Required action | From the data, return each line holding the word "white".

(Source data begins)

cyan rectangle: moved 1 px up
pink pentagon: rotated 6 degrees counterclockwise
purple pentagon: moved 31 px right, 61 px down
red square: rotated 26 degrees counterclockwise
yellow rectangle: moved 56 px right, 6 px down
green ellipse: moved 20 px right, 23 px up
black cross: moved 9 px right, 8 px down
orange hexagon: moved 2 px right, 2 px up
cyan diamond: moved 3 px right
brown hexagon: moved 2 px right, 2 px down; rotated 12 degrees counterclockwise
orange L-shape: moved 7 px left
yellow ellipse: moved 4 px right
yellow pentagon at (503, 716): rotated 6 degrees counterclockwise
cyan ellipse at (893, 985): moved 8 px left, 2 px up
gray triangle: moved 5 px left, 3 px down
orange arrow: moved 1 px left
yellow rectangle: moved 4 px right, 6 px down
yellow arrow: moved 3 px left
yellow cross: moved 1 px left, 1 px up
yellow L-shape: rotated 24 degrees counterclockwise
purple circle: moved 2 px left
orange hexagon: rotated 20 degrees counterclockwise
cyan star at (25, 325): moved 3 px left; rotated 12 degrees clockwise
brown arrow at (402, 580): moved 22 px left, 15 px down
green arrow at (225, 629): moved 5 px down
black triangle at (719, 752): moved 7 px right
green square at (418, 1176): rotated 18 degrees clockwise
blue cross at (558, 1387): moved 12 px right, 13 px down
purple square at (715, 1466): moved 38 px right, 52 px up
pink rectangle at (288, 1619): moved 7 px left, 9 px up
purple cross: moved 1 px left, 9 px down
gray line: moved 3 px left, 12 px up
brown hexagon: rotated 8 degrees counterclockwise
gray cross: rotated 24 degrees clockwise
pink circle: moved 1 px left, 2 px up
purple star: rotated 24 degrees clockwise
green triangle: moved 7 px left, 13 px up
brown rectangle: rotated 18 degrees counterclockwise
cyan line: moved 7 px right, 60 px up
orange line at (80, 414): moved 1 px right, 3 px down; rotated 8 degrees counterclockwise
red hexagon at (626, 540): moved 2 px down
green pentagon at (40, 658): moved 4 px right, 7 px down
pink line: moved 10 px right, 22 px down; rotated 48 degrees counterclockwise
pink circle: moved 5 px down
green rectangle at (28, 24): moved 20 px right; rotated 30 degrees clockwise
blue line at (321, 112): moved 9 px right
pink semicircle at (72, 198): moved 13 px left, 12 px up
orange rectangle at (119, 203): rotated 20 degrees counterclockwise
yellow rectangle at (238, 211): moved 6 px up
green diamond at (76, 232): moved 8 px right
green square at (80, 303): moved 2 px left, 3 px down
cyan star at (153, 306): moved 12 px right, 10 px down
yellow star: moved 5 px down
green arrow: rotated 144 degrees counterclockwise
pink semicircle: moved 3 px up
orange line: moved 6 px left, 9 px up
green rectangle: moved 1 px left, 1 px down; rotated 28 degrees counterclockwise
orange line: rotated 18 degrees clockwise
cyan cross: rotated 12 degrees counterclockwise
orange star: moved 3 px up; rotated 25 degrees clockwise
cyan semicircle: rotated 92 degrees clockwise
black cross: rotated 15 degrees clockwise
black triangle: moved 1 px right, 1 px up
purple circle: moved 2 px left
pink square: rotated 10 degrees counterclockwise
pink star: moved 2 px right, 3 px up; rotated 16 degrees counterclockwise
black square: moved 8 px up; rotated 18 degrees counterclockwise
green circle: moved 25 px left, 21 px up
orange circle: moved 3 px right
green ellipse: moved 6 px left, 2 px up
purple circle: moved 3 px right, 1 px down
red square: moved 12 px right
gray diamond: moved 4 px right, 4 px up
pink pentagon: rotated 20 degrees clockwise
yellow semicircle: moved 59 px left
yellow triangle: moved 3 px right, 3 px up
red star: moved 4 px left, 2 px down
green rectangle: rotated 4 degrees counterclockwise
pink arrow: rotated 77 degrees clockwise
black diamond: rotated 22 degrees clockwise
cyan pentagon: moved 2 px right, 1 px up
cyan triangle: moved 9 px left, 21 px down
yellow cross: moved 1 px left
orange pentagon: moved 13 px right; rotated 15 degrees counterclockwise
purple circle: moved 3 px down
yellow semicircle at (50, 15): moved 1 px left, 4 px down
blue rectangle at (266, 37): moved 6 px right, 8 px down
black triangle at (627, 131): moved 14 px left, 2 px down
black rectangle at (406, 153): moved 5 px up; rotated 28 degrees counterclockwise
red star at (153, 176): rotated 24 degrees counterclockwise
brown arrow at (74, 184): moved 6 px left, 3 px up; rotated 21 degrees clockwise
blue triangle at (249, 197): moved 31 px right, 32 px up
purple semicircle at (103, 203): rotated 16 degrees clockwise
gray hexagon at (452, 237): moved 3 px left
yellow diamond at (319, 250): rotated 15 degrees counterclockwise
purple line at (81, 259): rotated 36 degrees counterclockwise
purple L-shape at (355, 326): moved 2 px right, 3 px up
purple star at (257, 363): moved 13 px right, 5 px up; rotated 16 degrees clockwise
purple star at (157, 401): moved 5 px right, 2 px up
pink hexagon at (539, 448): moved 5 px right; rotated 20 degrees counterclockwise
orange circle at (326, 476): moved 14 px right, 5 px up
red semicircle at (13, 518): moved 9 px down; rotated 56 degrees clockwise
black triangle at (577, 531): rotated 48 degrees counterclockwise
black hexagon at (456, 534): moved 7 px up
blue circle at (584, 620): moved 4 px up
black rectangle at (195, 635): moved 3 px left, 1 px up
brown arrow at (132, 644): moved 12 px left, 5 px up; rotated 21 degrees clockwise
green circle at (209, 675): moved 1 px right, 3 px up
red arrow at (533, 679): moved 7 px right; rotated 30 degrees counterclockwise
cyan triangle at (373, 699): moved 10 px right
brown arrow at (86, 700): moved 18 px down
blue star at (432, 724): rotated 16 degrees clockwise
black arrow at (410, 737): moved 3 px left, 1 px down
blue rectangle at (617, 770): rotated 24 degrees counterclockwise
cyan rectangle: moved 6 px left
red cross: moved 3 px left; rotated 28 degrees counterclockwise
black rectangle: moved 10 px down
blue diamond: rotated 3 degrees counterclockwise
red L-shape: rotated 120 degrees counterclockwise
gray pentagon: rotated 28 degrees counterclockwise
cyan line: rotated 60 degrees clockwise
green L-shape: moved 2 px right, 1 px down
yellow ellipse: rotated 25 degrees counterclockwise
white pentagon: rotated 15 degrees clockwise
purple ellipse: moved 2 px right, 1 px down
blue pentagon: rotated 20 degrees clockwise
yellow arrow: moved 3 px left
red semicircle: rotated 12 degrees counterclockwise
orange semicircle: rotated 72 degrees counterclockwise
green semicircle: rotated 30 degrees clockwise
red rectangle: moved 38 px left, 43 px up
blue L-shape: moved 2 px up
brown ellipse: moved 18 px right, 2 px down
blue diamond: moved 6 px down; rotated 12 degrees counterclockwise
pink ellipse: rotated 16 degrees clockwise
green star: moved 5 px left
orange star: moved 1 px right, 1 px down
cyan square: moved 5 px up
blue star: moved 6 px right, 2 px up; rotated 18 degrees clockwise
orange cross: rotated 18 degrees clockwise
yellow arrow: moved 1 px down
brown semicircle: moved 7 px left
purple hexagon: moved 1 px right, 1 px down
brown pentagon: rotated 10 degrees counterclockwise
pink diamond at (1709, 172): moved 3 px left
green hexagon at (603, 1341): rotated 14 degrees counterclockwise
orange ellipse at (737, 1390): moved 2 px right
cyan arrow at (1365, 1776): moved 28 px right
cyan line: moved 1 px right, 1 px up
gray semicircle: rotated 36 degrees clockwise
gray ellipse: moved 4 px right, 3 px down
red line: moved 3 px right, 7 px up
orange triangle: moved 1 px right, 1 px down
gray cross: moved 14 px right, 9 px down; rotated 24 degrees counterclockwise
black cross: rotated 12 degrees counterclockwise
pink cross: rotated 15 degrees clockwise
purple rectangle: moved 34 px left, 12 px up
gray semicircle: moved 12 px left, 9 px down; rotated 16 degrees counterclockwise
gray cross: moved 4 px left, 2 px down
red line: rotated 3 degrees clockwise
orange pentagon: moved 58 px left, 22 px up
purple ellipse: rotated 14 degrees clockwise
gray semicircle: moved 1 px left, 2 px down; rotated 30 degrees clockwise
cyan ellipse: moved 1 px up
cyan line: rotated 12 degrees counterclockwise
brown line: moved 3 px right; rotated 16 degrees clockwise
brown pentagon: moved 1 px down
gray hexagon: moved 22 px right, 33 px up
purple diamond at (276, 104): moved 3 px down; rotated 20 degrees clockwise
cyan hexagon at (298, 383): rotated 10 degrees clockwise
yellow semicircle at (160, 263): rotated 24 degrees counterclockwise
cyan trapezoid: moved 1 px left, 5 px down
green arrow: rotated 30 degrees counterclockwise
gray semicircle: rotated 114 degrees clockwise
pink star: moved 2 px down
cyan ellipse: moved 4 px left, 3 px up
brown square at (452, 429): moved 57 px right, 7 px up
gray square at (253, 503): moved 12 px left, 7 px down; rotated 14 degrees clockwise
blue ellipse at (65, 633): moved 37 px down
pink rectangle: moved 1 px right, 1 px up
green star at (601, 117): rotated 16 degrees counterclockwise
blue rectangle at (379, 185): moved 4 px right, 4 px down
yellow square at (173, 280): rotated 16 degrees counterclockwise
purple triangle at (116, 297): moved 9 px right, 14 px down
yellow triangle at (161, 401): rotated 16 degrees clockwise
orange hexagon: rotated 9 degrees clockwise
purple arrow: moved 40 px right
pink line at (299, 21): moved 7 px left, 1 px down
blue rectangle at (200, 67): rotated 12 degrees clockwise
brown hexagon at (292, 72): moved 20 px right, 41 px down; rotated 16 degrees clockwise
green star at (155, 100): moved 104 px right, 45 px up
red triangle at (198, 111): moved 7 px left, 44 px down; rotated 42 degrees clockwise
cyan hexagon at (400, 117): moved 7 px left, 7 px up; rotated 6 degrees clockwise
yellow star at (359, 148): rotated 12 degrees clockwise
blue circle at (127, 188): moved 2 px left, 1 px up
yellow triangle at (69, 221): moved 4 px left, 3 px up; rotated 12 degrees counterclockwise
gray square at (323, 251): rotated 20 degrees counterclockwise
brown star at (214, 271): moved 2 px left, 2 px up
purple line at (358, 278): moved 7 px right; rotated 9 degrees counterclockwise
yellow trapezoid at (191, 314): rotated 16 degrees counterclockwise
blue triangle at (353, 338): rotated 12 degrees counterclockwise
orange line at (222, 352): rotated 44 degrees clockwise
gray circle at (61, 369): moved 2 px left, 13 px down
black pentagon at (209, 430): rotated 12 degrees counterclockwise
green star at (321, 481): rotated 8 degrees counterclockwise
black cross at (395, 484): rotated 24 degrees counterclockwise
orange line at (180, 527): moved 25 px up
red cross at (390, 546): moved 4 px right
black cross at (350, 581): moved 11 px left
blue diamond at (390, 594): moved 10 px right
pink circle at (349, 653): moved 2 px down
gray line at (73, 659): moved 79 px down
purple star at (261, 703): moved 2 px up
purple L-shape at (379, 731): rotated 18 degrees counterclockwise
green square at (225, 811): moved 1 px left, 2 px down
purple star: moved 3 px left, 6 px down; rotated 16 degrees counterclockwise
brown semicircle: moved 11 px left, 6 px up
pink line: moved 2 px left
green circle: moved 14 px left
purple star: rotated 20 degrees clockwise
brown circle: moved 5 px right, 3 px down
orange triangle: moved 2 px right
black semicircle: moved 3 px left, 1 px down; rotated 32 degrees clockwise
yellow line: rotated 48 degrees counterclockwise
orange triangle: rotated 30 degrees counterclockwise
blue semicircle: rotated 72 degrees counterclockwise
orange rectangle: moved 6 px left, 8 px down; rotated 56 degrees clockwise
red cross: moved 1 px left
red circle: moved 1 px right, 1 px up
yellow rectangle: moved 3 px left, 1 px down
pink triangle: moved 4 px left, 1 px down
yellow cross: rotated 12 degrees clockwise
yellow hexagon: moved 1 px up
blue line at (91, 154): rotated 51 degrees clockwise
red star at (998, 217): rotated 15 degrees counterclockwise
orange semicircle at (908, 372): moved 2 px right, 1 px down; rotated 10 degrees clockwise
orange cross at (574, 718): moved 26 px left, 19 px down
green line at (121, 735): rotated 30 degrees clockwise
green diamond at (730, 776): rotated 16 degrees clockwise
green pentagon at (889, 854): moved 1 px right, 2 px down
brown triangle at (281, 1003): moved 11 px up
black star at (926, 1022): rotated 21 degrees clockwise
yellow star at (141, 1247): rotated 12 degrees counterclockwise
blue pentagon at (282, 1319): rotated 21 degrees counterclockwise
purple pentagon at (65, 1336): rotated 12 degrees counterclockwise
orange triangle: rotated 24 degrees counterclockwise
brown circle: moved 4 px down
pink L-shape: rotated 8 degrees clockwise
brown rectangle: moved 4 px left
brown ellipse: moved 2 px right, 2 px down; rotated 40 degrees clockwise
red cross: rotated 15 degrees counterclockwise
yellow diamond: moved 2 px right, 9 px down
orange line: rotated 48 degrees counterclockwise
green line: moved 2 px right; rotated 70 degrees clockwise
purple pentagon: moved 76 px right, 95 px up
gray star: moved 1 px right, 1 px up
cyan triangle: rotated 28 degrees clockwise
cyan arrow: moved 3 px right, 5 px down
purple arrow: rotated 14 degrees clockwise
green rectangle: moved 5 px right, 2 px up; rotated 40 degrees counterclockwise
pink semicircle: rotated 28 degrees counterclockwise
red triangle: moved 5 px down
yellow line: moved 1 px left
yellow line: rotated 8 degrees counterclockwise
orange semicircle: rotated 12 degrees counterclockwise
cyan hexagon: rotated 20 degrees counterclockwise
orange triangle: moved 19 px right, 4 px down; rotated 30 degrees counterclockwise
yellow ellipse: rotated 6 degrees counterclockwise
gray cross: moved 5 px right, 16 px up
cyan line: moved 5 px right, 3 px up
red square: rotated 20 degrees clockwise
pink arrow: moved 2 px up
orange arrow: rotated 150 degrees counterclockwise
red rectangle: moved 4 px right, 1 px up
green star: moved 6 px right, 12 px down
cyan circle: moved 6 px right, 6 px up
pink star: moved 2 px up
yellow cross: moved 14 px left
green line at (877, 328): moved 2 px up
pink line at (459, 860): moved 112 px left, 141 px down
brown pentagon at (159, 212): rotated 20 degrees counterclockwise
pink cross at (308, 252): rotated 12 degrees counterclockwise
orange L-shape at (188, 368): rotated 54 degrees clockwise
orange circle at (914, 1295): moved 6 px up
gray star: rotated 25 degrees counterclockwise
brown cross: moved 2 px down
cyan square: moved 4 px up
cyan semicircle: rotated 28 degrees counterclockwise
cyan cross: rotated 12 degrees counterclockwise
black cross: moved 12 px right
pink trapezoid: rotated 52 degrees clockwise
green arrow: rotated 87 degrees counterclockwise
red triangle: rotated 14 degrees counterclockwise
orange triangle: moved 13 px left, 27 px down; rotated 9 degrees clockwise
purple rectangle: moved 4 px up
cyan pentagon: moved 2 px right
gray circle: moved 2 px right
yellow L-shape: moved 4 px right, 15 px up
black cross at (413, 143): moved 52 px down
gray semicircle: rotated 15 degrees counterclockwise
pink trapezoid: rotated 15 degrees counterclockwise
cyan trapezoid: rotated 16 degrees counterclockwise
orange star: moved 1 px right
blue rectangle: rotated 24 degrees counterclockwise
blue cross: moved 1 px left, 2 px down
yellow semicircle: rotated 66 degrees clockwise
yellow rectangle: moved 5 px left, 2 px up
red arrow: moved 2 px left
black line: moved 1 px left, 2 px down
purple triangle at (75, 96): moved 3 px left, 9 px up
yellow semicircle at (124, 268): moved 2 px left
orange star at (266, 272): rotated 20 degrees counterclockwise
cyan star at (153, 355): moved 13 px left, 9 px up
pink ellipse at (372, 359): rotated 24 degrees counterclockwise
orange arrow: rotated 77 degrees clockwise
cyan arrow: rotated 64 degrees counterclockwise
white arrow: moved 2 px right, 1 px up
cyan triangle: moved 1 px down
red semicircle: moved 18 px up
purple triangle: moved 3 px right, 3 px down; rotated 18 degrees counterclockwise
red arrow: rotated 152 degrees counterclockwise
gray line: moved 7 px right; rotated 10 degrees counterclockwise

(Source data ends)

Exercise result |
white pentagon: rotated 15 degrees clockwise
white arrow: moved 2 px right, 1 px up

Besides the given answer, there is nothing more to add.